● **Data under study**

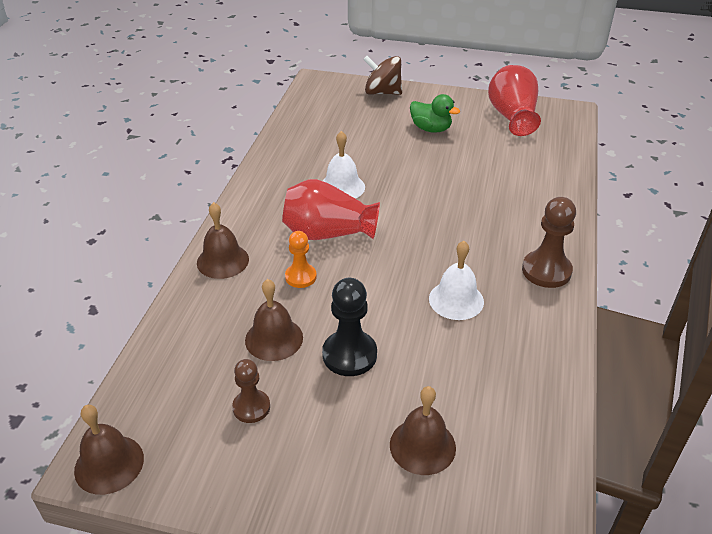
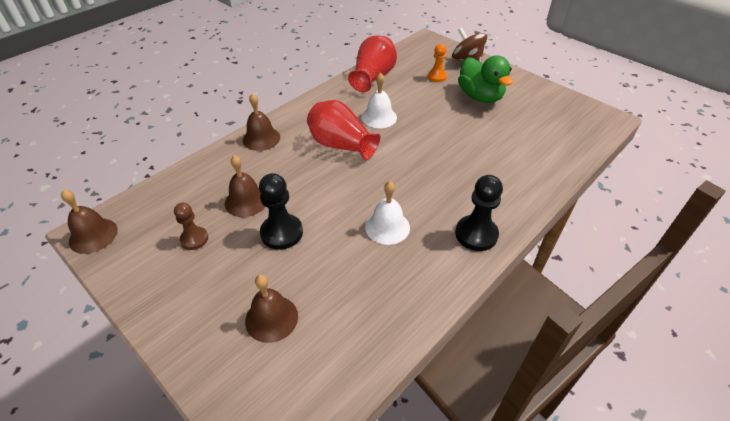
camera: 30 degrees right, 5 degrees up
(301, 277) = (298, 167): orange pawn -> orange pawn (437, 77)
(431, 129) = (480, 97): green duck -> green duck, size x1.51
(512, 117) = (554, 108): red vase -> red vase (373, 77)
(546, 271) = (476, 234): brown pawn -> black pawn

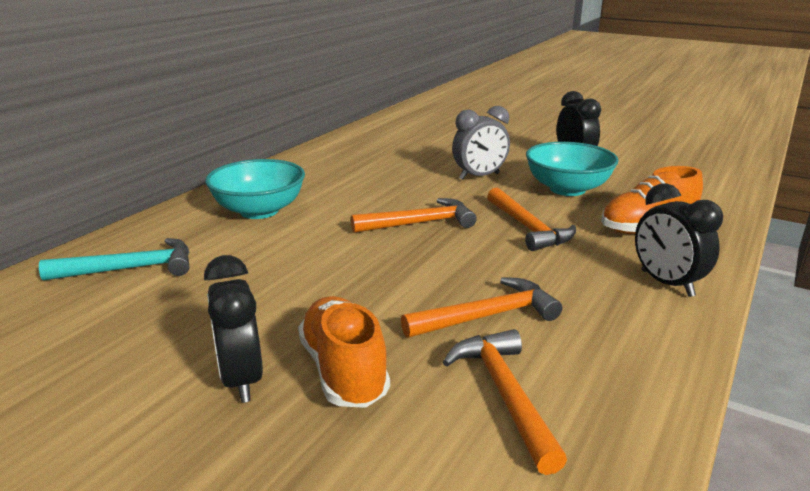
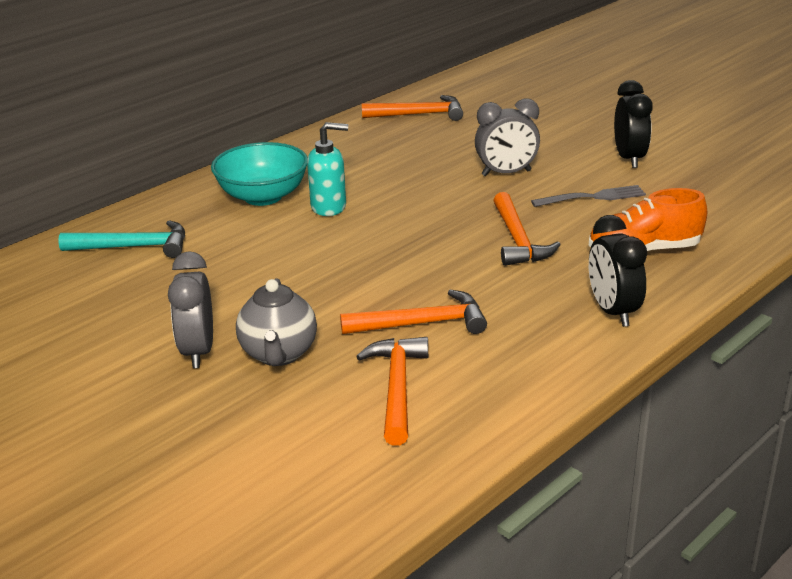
camera: 15 degrees right, 5 degrees up
(241, 379) = (198, 351): black clock -> grey clock
(330, 215) = (329, 207): none -> turquoise soap dispenser
(343, 370) = (279, 354): orange shoe -> grey teapot
(420, 223) = (412, 224): orange hammer -> orange hammer (419, 114)
(567, 189) = (592, 197): turquoise bowl -> grey fork

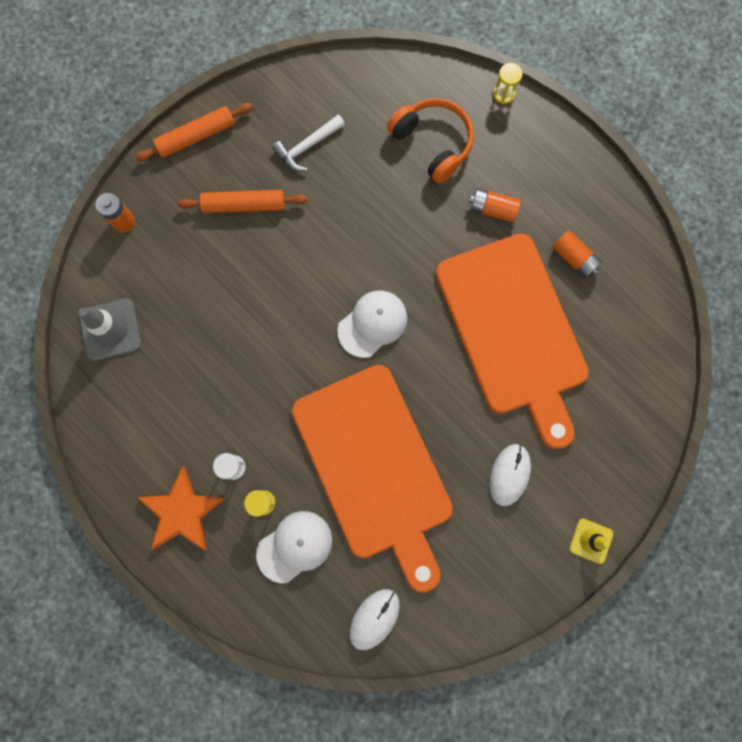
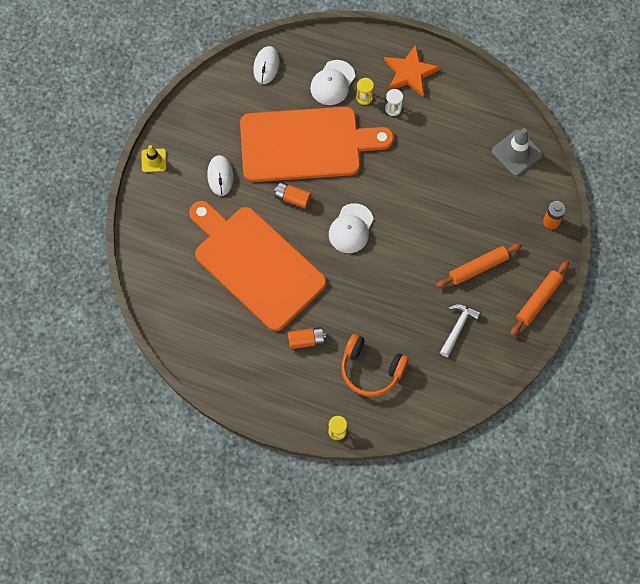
camera: 155 degrees right, 10 degrees down
(375, 468) = (306, 144): orange cutting board -> orange cutting board turned 135 degrees clockwise
(574, 258) = (235, 331): orange battery -> orange battery (292, 198)

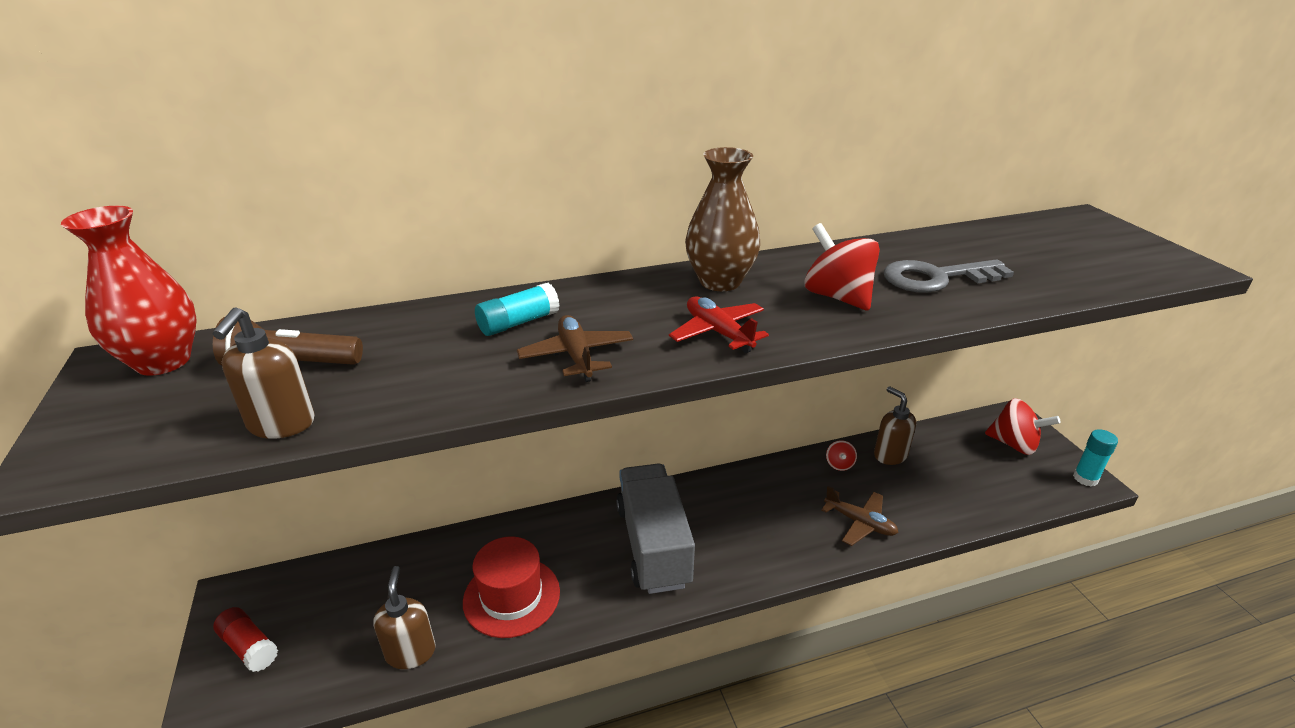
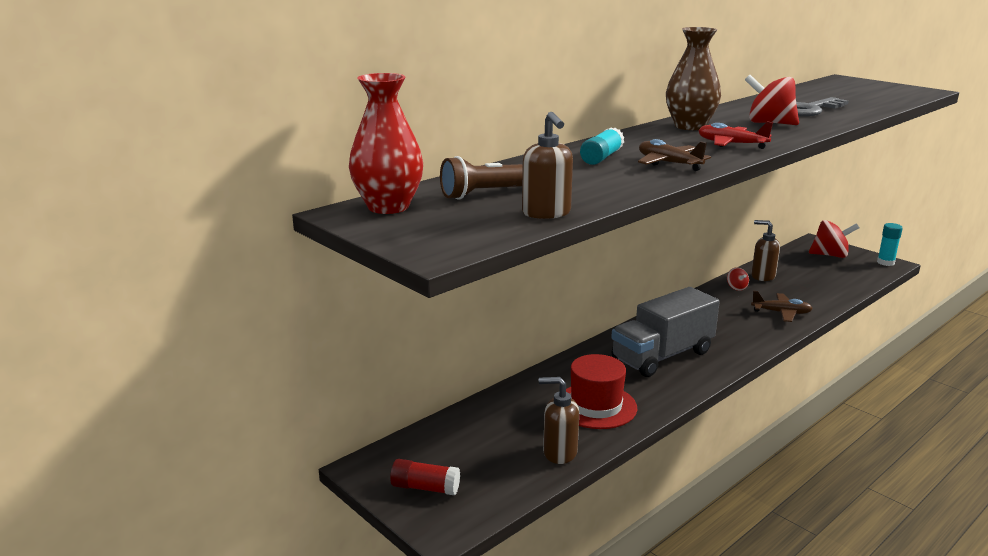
camera: 25 degrees left, 10 degrees down
(411, 652) = (559, 452): brown soap dispenser -> brown soap dispenser turned 45 degrees counterclockwise
(653, 545) = (662, 356): grey truck -> grey truck turned 90 degrees counterclockwise

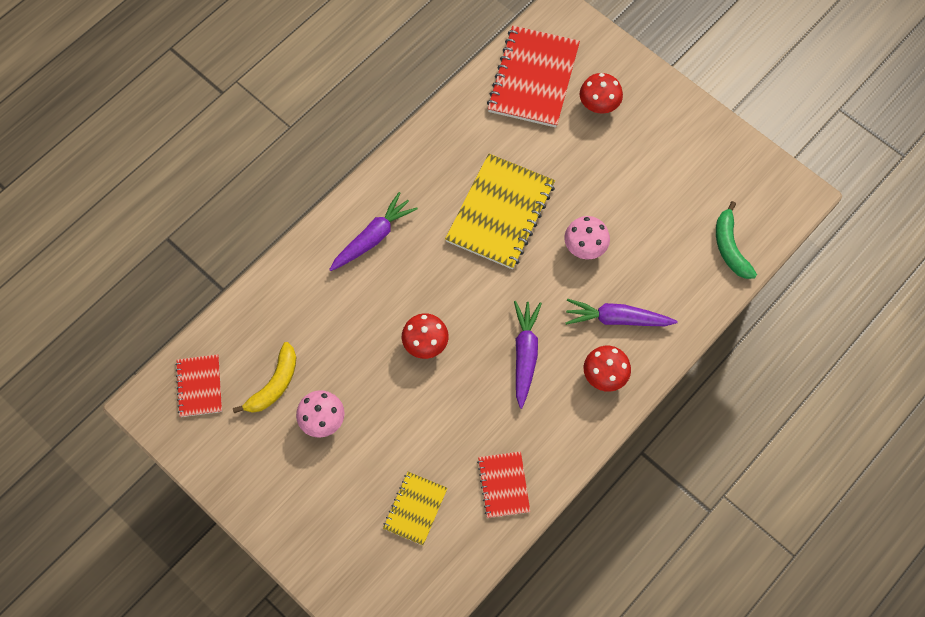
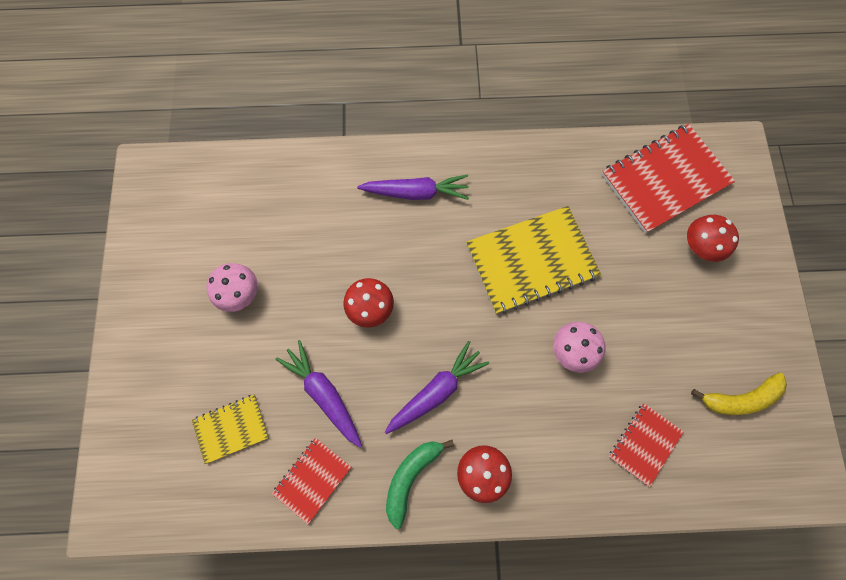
camera: 45 degrees right, 5 degrees up
(199, 386) = (189, 189): red notebook -> red notebook (644, 444)
(274, 384) = (237, 235): yellow banana -> yellow banana (740, 398)
(617, 319) = (539, 435): purple carrot -> purple carrot (324, 394)
(730, 247) = (701, 469): green banana -> green banana (411, 477)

● **Instructions for the task**
Without any pictures, write out the lines running from the one containing "(411, 652) = (559, 452): brown" through the end of the listing above, both included, exactly as given.

● **Reply to the task**
(411, 652) = (559, 452): brown soap dispenser -> brown soap dispenser turned 45 degrees counterclockwise
(653, 545) = (662, 356): grey truck -> grey truck turned 90 degrees counterclockwise

camera: 45 degrees right, 5 degrees up
(199, 386) = (189, 189): red notebook -> red notebook (644, 444)
(274, 384) = (237, 235): yellow banana -> yellow banana (740, 398)
(617, 319) = (539, 435): purple carrot -> purple carrot (324, 394)
(730, 247) = (701, 469): green banana -> green banana (411, 477)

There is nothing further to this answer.